■ About this exercise
Among the entries below, find the lines holding "counterclockwise" and copy them.

-- Task material follows --

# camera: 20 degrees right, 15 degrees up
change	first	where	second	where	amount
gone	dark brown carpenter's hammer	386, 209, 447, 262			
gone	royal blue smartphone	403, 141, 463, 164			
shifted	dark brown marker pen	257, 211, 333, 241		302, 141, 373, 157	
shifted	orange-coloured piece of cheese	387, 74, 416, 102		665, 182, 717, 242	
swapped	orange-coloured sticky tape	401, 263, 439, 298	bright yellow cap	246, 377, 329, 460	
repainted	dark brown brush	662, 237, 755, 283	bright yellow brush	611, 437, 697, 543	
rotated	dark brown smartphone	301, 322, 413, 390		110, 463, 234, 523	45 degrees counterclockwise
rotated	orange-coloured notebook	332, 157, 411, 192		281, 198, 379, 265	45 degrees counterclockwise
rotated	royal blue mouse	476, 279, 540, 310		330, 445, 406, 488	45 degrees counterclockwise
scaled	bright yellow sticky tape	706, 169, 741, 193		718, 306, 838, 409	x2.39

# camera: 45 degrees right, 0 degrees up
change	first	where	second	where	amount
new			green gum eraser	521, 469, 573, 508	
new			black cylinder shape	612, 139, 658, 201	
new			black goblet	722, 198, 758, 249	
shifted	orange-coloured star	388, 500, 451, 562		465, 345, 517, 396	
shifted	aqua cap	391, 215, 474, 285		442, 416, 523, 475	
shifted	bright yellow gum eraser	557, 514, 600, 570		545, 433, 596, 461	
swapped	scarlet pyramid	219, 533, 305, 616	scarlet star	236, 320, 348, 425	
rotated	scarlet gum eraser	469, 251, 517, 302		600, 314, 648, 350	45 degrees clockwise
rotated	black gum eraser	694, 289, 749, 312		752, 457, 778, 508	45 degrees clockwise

-- Task material concluded --
-- Task material follows --

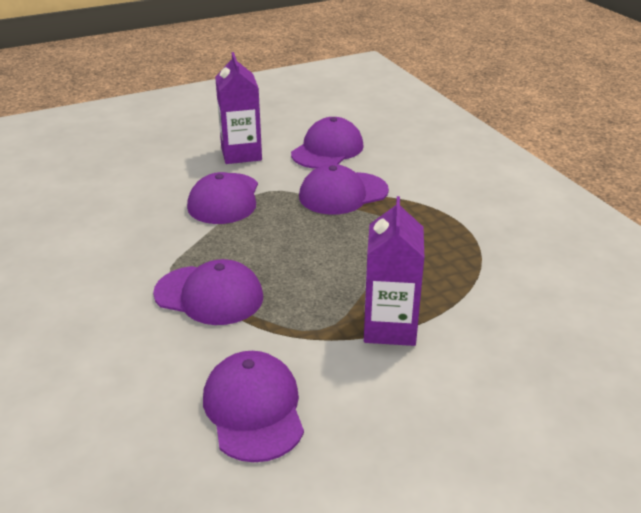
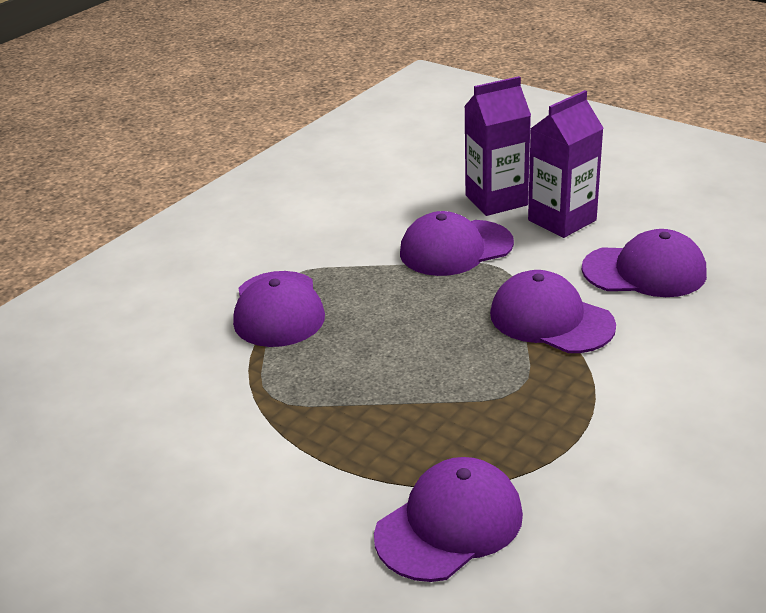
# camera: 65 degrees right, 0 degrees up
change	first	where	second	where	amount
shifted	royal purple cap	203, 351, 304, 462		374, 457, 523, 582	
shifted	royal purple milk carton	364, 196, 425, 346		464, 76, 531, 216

-- Task material concluded --

■ The completed task
rotated	dark brown smartphone	301, 322, 413, 390		110, 463, 234, 523	45 degrees counterclockwise
rotated	orange-coloured notebook	332, 157, 411, 192		281, 198, 379, 265	45 degrees counterclockwise
rotated	royal blue mouse	476, 279, 540, 310		330, 445, 406, 488	45 degrees counterclockwise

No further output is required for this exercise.